Word for word, please restate the line containing "yellow nut [172,24,230,78] -> none" and all the lines that follow it to the end of the data.

▸ **Exercise data**
-=-=-

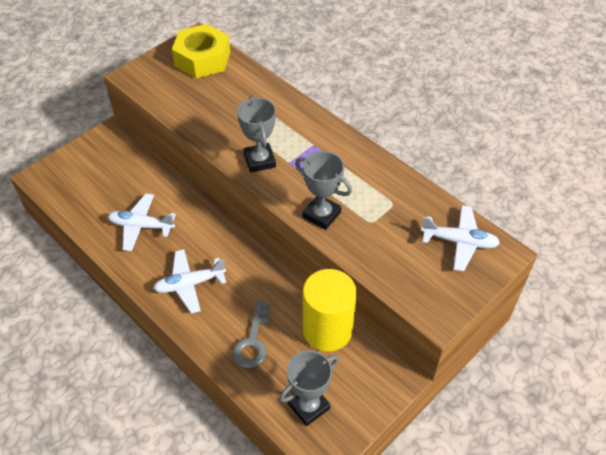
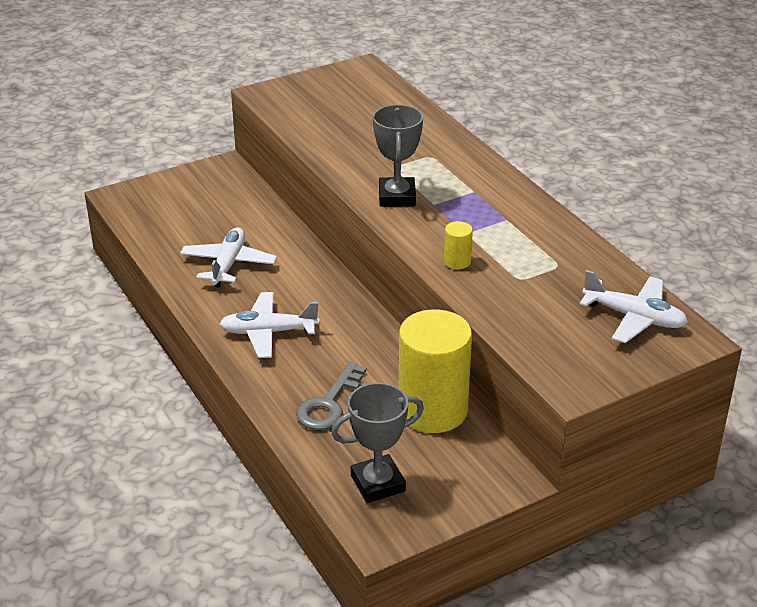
camera: 15 degrees right, 15 degrees down
white plane [108,194,176,251] -> white plane turned 75 degrees clockwise [180,228,277,288]
yellow nut [172,24,230,78] -> none
grey trophy [295,151,352,230] -> yellow cylinder [444,221,473,269]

-=-=-

▸ **Exercise response**
yellow nut [172,24,230,78] -> none
grey trophy [295,151,352,230] -> yellow cylinder [444,221,473,269]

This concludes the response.